■ Task requirements
Send back the records exactly as written, with no images.

Records contained in a dataset:
------------------------------------

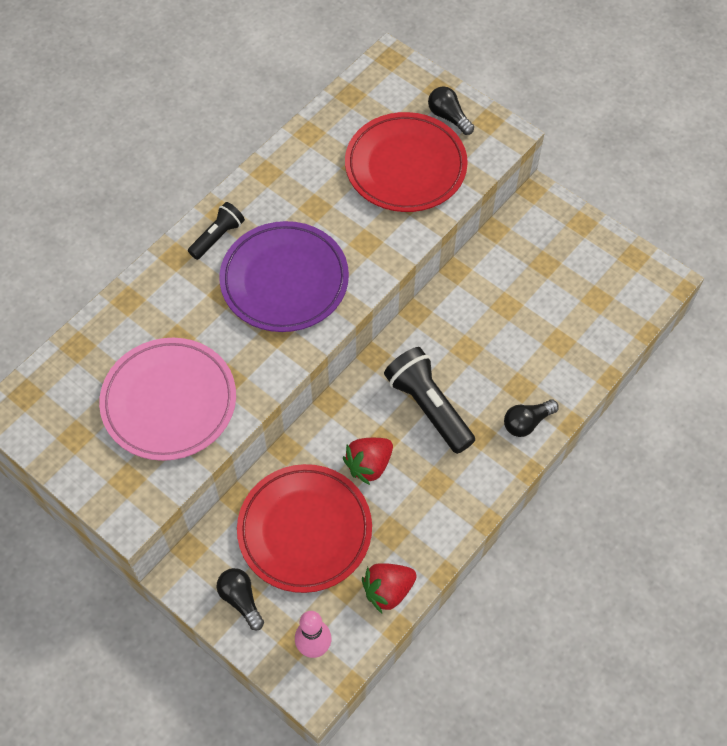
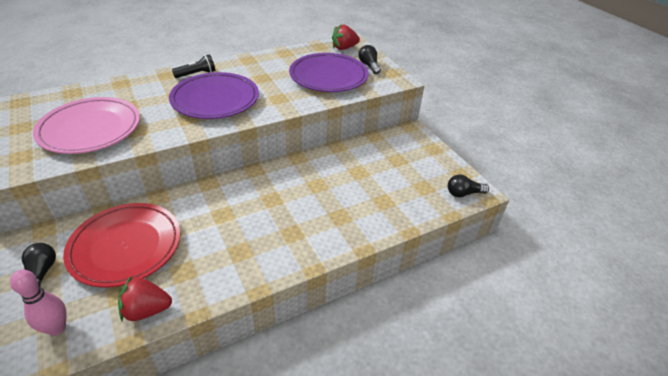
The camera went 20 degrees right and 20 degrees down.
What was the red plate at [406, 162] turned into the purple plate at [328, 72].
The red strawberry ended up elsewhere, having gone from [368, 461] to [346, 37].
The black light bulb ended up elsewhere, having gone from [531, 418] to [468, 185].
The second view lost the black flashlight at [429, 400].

------------------------------------

■ Solution
The camera went 20 degrees right and 20 degrees down.
What was the red plate at [406, 162] turned into the purple plate at [328, 72].
The red strawberry ended up elsewhere, having gone from [368, 461] to [346, 37].
The black light bulb ended up elsewhere, having gone from [531, 418] to [468, 185].
The second view lost the black flashlight at [429, 400].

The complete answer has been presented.